▶ DIRECTIONS FOR THIS TASK: In the records below, find the line containing "(324, 620) = (526, 671): red egg -> red cube"; copy exactly that line and all lines after it to the end, and nothing else.

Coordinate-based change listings
★ ★ ★ ★
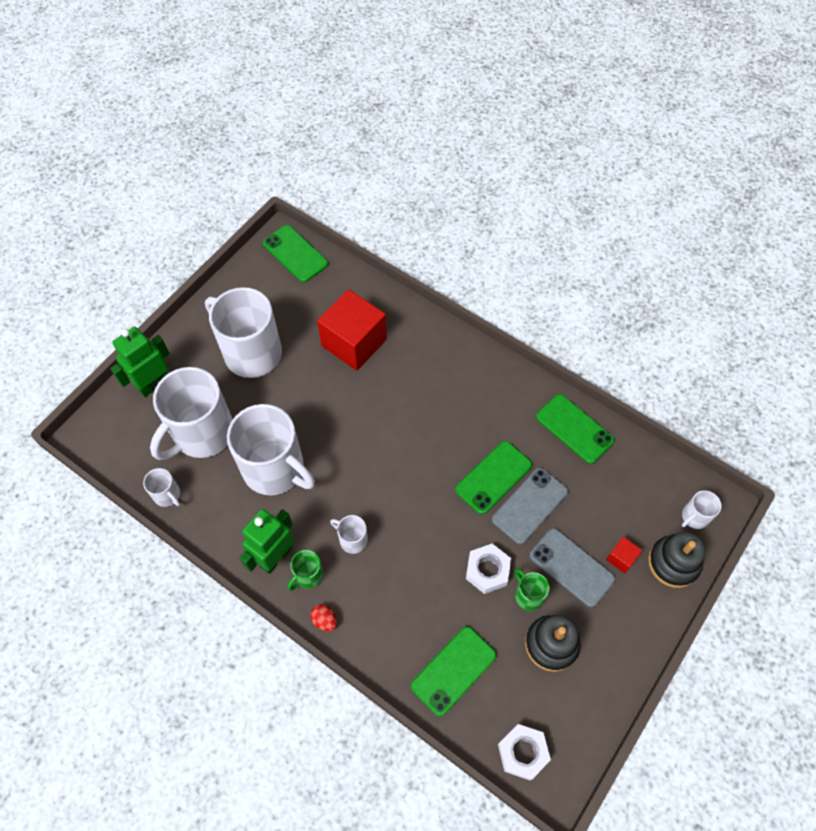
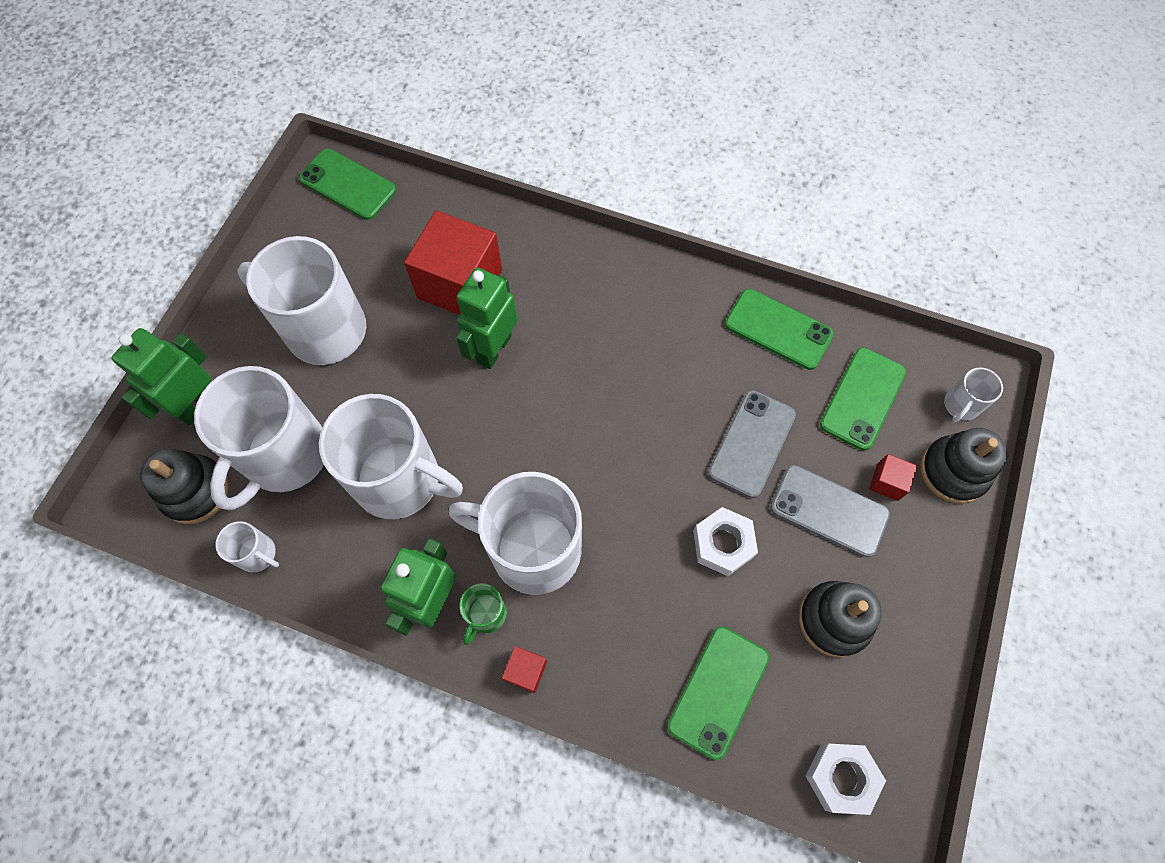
camera: 15 degrees left, 5 degrees up
(137, 442) = (195, 491): none -> black stacking toy
(324, 620) = (526, 671): red egg -> red cube
(352, 539) = (532, 549): white mug -> white mug, size x2.29
(364, 394) = (493, 349): none -> green robot
(493, 477) = (694, 418): green phone -> green phone (862, 398)
(528, 595) = (785, 562): green mug -> none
★ ★ ★ ★
▶ ANSWER TO THIS PROBLEM:
(324, 620) = (526, 671): red egg -> red cube
(352, 539) = (532, 549): white mug -> white mug, size x2.29
(364, 394) = (493, 349): none -> green robot
(493, 477) = (694, 418): green phone -> green phone (862, 398)
(528, 595) = (785, 562): green mug -> none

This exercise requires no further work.